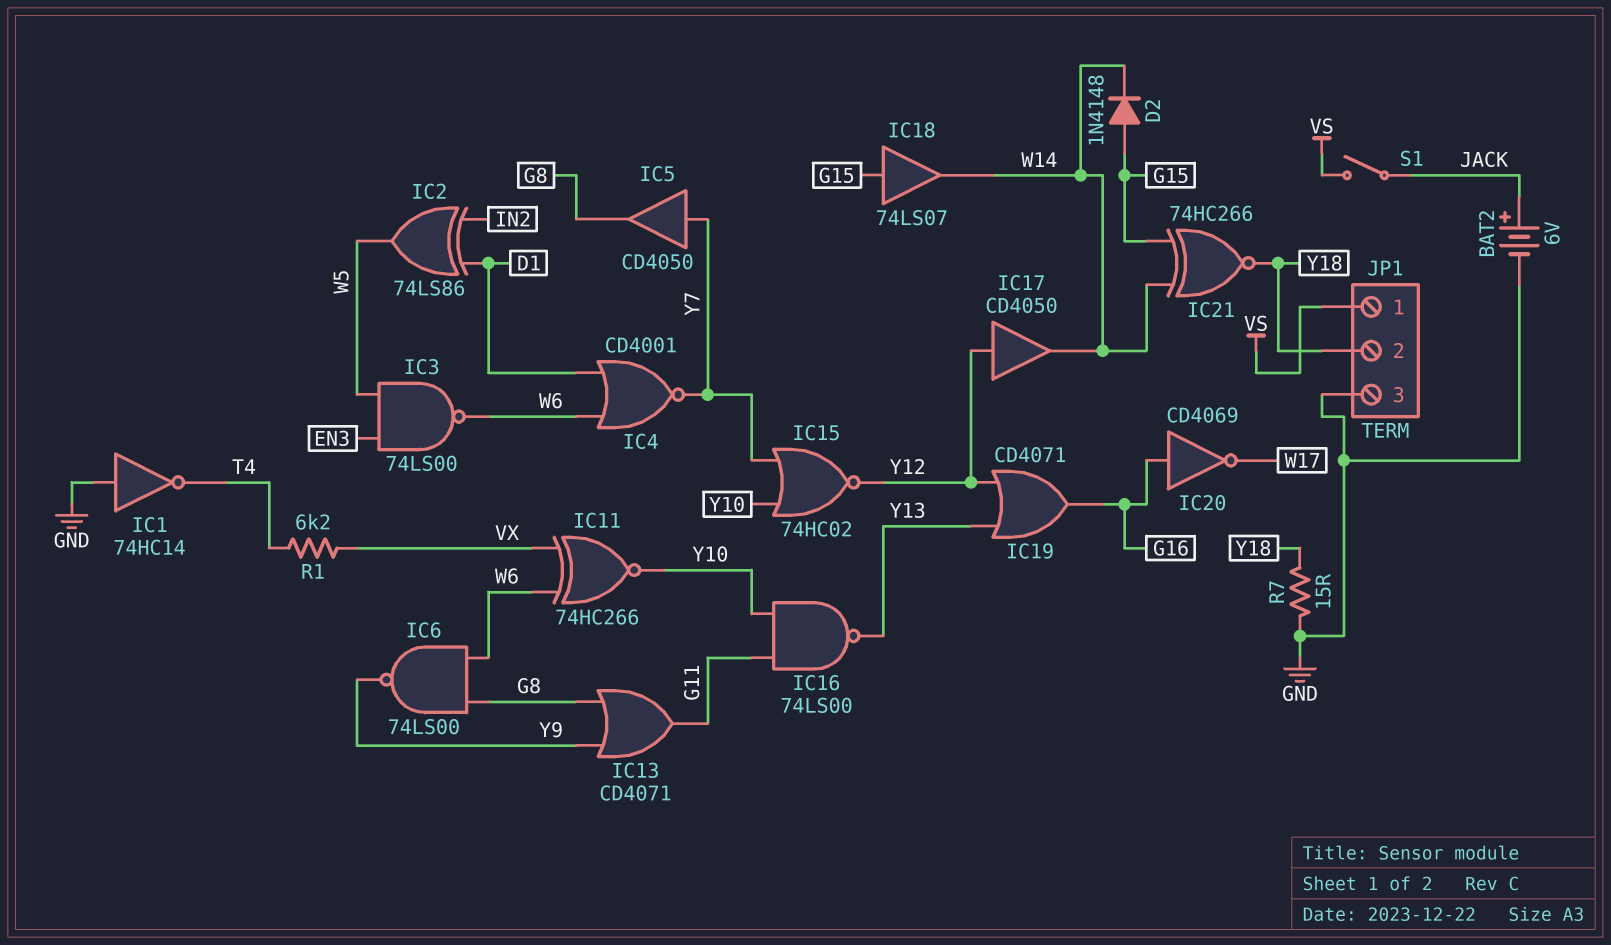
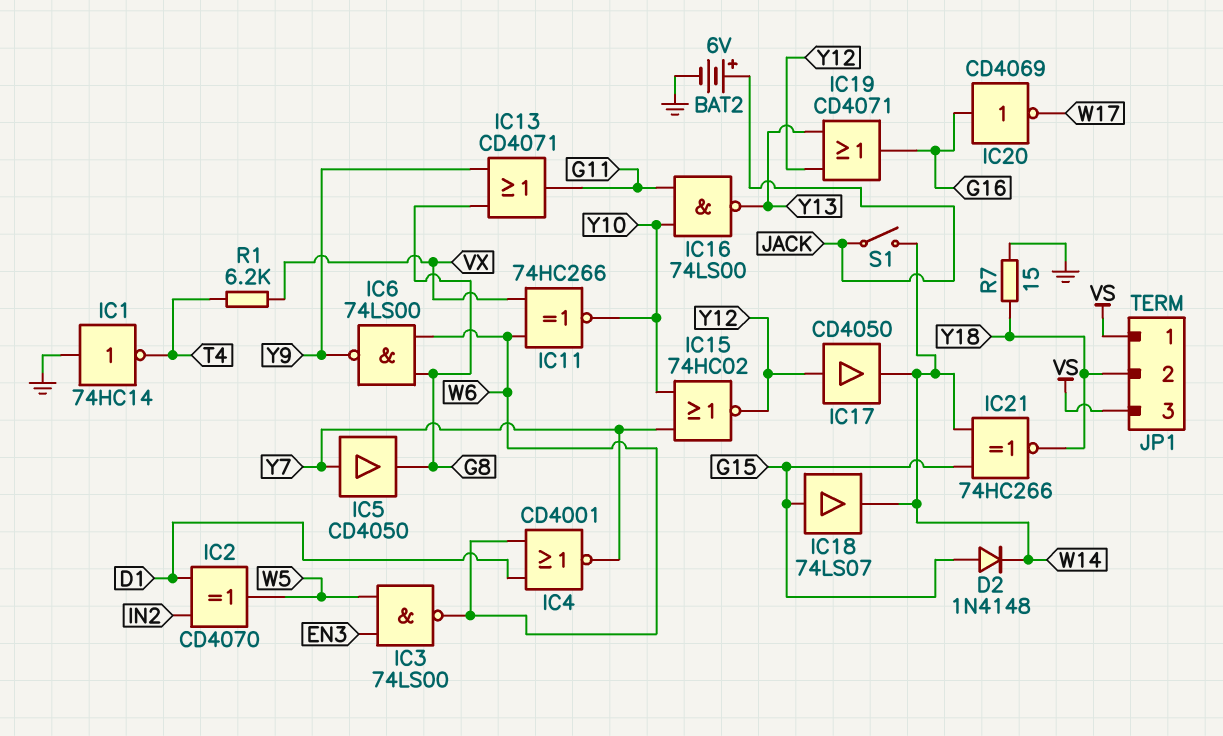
IC2: XOR 74LS86 (in D1, in IN2, out W5) -> XOR CD4070 (in D1, in IN2, out W5)
JP1 pin 3: GND -> VS
S1: switch (JACK, VS) -> switch (JACK, W14)

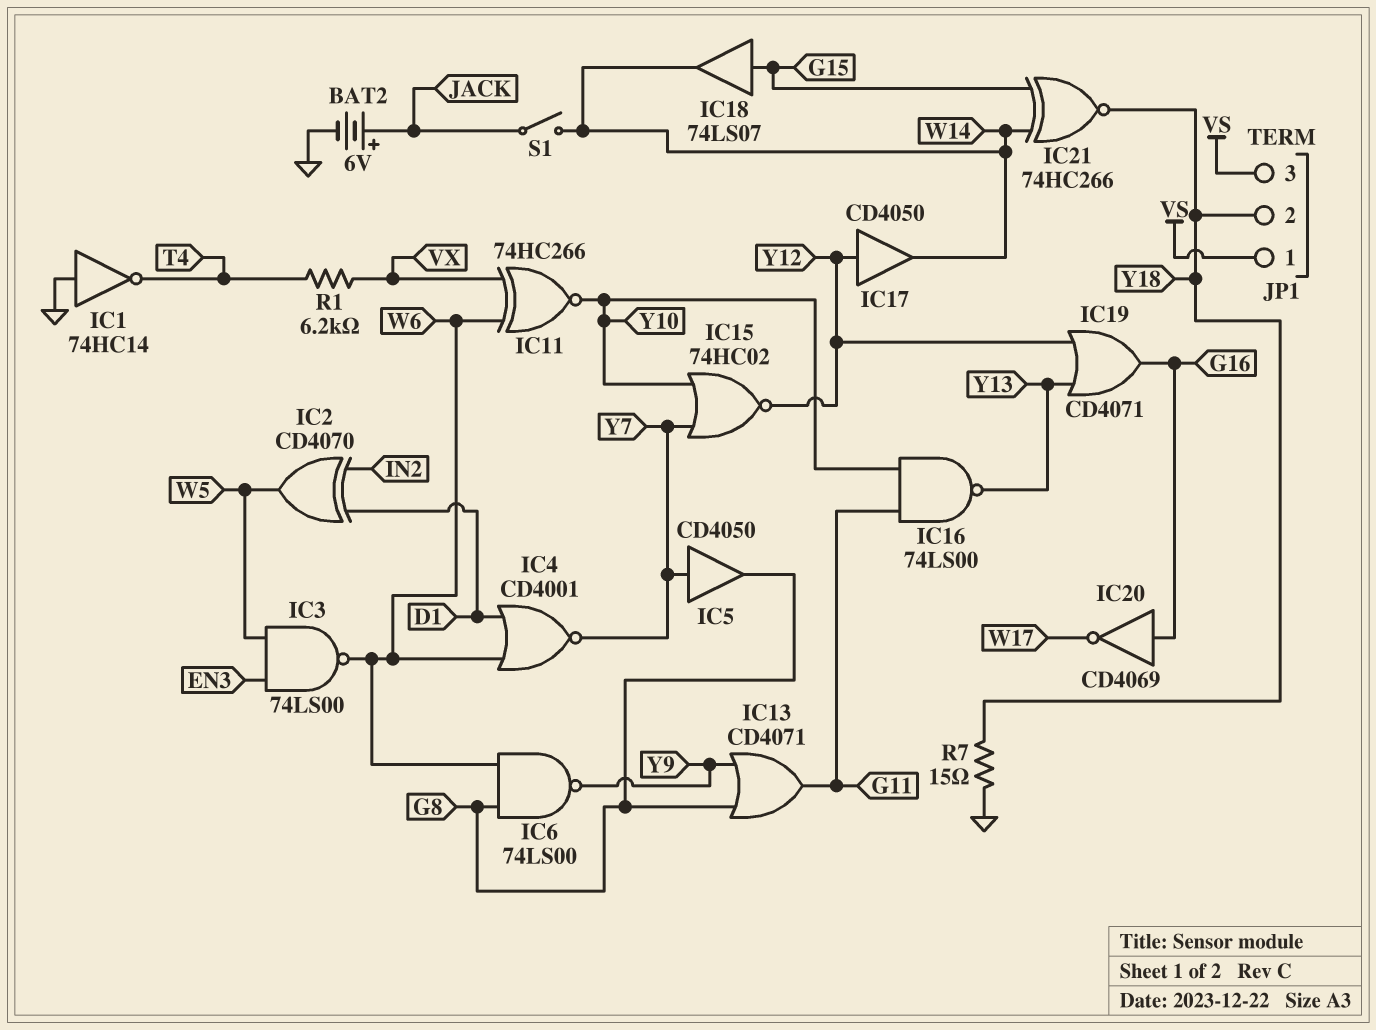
D2: diode 1N4148 (A G15, K W14) -> none

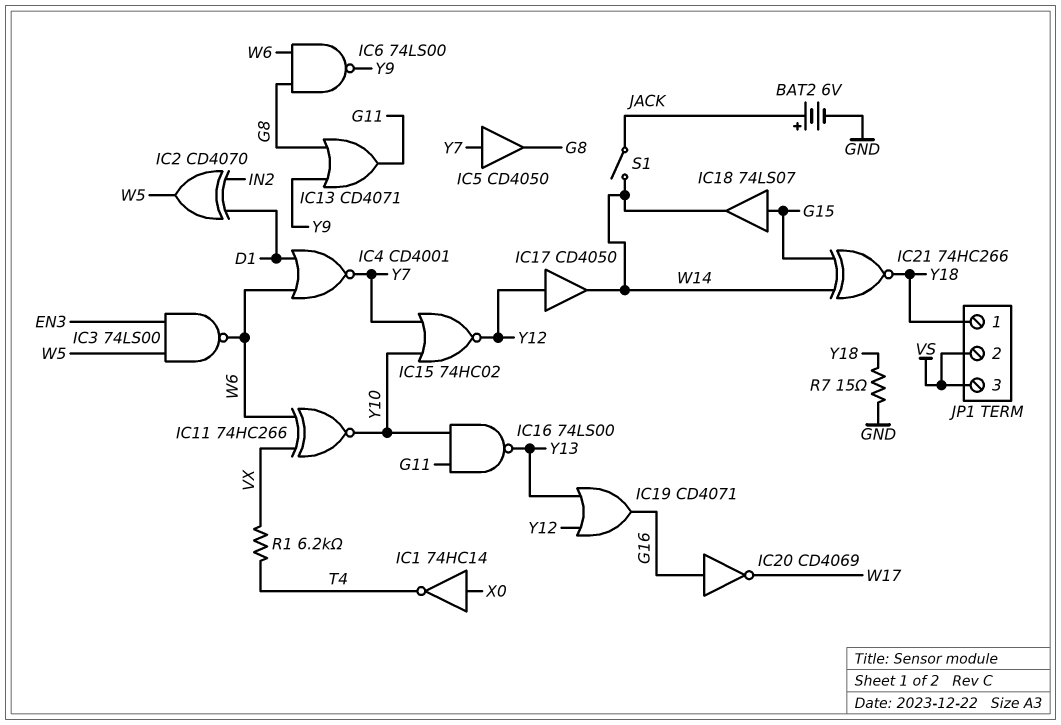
IC1: NOT 74HC14 (in GND, out T4) -> NOT 74HC14 (in X0, out T4)
JP1 pin 1: VS -> Y18
JP1 pin 2: Y18 -> VS

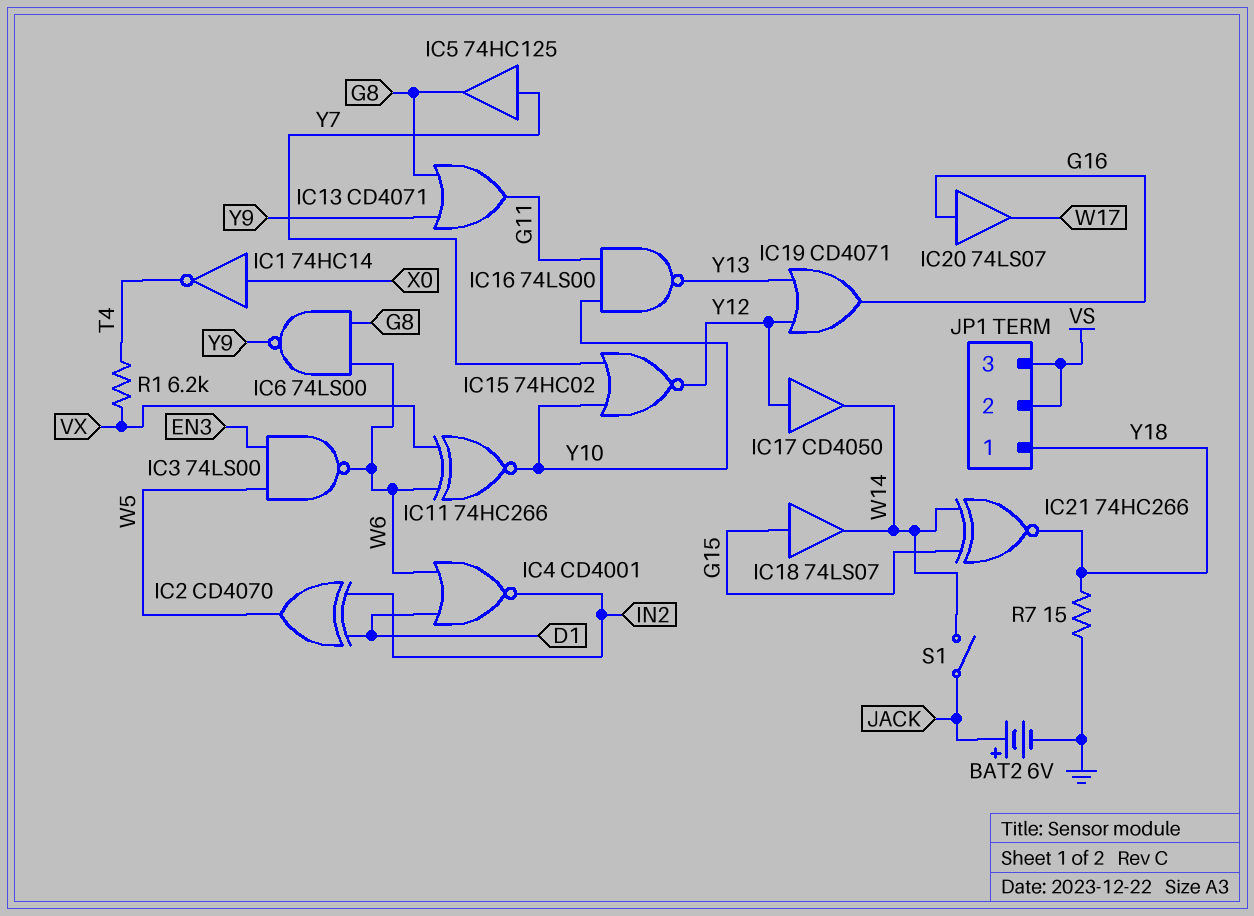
IC4: NOR CD4001 (in D1, in W6, out Y7) -> NOR CD4001 (in D1, in W6, out IN2)
IC5: buffer CD4050 (in Y7, out G8) -> buffer 74HC125 (in Y7, out G8)
IC20: NOT CD4069 (in G16, out W17) -> buffer 74LS07 (in G16, out W17)

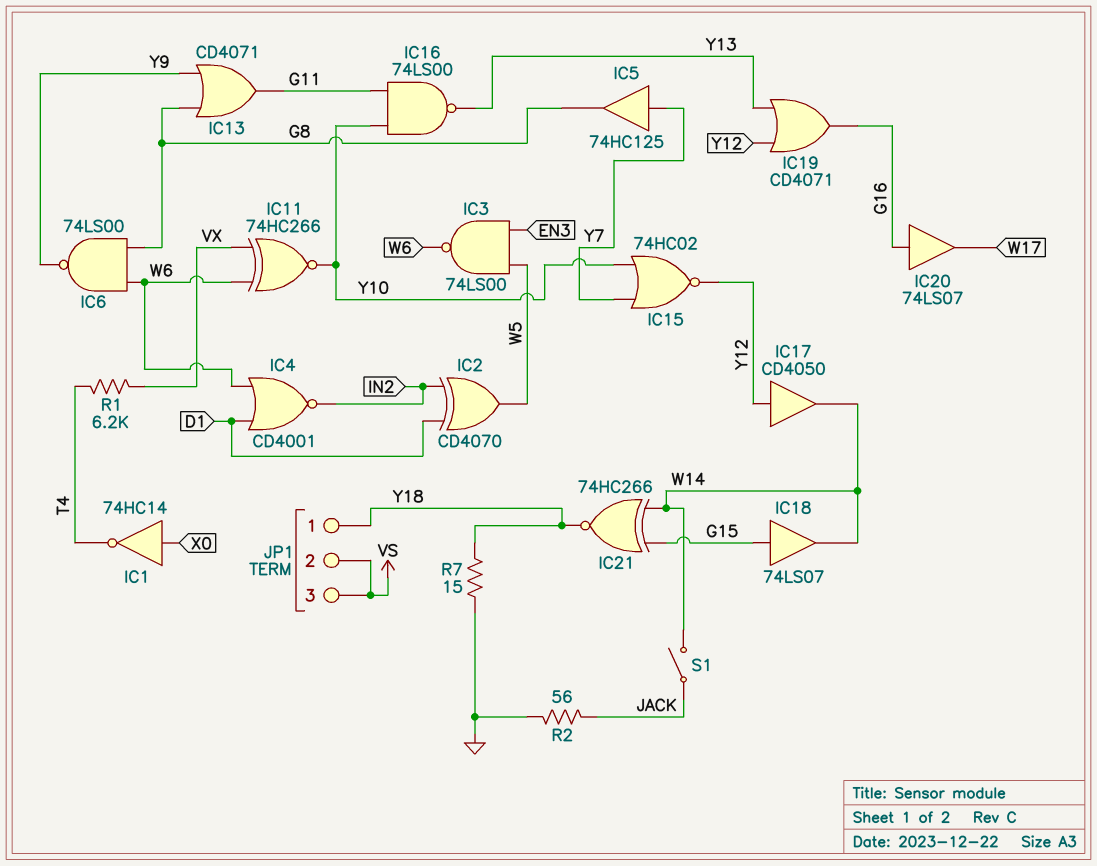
BAT2: 6V (plus JACK, minus GND) -> none
R2: none -> 56 (GND, JACK)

========

■ **What you will do**
Print each record exactly as it stands, leaving the images out.

■ **Exercise result**
IC2: XOR 74LS86 (in D1, in IN2, out W5) -> XOR CD4070 (in D1, in IN2, out W5)
JP1 pin 3: GND -> VS
S1: switch (JACK, VS) -> switch (JACK, W14)

D2: diode 1N4148 (A G15, K W14) -> none

IC1: NOT 74HC14 (in GND, out T4) -> NOT 74HC14 (in X0, out T4)
JP1 pin 1: VS -> Y18
JP1 pin 2: Y18 -> VS

IC4: NOR CD4001 (in D1, in W6, out Y7) -> NOR CD4001 (in D1, in W6, out IN2)
IC5: buffer CD4050 (in Y7, out G8) -> buffer 74HC125 (in Y7, out G8)
IC20: NOT CD4069 (in G16, out W17) -> buffer 74LS07 (in G16, out W17)

BAT2: 6V (plus JACK, minus GND) -> none
R2: none -> 56 (GND, JACK)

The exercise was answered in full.